The response should be the lines of the data, starting at the first and ending at the one that contains "gray cross at (353, 600): moved 6 px down", copied without change.

--- Material for this exercise Enclosed Below ---

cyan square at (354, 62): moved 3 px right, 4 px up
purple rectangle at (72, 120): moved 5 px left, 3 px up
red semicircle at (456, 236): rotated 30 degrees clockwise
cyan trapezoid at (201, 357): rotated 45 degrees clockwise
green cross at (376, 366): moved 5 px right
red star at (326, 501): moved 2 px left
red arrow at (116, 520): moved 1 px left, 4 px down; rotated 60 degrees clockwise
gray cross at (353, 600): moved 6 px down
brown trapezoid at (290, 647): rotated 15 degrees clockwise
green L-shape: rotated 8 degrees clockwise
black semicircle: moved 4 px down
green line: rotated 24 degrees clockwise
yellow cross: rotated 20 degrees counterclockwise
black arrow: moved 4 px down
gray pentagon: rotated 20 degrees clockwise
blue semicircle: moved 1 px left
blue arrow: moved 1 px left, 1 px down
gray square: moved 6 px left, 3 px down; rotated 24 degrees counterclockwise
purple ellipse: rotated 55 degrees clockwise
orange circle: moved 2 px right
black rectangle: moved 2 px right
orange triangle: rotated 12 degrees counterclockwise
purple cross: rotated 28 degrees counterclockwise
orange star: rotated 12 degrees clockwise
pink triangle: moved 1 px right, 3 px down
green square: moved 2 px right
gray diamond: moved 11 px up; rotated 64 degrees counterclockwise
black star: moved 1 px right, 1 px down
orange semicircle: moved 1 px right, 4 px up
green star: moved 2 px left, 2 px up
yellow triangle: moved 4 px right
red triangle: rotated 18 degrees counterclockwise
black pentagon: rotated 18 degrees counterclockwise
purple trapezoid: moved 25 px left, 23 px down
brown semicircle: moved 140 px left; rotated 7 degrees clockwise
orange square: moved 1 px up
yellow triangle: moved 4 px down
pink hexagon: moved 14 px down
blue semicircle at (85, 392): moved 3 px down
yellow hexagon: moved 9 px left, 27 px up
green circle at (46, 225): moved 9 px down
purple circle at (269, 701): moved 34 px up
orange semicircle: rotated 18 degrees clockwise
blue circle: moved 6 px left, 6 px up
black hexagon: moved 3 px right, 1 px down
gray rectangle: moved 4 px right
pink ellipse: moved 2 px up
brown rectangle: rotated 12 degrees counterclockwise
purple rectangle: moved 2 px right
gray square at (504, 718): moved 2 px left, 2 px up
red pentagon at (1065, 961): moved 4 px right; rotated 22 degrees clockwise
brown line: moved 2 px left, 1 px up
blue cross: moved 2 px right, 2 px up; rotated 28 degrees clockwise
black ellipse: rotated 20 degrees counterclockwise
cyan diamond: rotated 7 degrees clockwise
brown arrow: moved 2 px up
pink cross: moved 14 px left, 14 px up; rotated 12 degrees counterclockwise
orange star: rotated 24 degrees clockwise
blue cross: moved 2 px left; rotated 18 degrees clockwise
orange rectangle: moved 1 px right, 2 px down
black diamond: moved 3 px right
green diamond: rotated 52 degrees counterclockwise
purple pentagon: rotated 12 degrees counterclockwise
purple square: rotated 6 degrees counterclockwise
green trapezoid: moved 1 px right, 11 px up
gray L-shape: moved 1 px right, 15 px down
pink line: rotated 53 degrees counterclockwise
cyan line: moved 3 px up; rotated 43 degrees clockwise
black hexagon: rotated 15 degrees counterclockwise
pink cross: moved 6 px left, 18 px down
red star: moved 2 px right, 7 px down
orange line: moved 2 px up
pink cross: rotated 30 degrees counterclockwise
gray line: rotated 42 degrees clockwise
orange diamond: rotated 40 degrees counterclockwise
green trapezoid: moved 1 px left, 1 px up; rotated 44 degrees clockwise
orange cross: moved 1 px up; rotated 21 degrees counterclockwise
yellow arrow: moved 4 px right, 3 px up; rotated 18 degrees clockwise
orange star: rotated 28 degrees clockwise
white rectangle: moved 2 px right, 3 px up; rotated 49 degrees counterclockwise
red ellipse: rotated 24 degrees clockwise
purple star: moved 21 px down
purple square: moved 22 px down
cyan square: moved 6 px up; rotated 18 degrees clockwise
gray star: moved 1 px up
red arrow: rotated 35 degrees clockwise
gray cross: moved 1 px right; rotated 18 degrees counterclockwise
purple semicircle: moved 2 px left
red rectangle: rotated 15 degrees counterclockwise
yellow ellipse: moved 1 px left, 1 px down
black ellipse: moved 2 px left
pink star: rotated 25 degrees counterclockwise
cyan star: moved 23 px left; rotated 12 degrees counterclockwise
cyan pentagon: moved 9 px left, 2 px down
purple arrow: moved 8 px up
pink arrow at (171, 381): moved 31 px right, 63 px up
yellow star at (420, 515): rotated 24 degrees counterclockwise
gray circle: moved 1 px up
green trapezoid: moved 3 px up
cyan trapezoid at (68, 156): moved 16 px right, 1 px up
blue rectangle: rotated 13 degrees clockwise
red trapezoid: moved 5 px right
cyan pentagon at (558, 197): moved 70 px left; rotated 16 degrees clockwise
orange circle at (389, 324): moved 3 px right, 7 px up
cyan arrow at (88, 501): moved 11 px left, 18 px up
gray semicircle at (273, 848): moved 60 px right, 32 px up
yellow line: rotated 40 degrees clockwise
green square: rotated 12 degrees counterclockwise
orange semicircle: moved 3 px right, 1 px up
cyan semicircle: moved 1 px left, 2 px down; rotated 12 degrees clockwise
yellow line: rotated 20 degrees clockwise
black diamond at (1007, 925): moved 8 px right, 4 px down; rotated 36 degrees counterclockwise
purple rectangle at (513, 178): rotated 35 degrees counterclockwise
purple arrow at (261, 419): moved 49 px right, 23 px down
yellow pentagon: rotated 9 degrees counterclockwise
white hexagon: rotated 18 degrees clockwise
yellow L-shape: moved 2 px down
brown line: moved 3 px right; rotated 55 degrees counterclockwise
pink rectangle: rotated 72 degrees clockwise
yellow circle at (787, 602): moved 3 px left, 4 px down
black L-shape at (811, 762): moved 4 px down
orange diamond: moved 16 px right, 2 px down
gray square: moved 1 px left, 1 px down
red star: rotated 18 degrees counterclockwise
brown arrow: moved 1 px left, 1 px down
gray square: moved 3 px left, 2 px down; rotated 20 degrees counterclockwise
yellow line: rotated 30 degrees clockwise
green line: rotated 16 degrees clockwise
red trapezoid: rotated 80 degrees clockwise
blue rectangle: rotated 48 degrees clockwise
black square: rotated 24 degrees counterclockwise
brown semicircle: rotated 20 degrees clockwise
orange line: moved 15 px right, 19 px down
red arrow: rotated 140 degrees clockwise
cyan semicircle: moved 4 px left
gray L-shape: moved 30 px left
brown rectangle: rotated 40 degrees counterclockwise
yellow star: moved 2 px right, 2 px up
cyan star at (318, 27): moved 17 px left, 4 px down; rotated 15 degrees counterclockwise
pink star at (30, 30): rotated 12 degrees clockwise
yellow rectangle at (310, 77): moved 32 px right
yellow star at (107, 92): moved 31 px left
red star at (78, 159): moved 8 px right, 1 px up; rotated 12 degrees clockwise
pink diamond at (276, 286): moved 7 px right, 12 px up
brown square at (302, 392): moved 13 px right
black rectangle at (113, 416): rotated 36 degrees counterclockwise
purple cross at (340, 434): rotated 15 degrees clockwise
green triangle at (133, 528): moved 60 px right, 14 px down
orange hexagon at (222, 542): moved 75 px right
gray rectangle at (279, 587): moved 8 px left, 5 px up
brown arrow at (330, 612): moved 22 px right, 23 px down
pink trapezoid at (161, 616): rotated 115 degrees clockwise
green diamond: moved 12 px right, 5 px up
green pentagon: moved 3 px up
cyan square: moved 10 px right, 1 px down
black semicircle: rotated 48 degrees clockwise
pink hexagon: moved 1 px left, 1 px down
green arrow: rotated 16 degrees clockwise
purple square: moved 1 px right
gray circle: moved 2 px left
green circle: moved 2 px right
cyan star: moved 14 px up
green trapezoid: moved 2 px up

--- End of Enclosed Material for this exercise ---

■ **Solution to the exercise**
cyan square at (354, 62): moved 3 px right, 4 px up
purple rectangle at (72, 120): moved 5 px left, 3 px up
red semicircle at (456, 236): rotated 30 degrees clockwise
cyan trapezoid at (201, 357): rotated 45 degrees clockwise
green cross at (376, 366): moved 5 px right
red star at (326, 501): moved 2 px left
red arrow at (116, 520): moved 1 px left, 4 px down; rotated 60 degrees clockwise
gray cross at (353, 600): moved 6 px down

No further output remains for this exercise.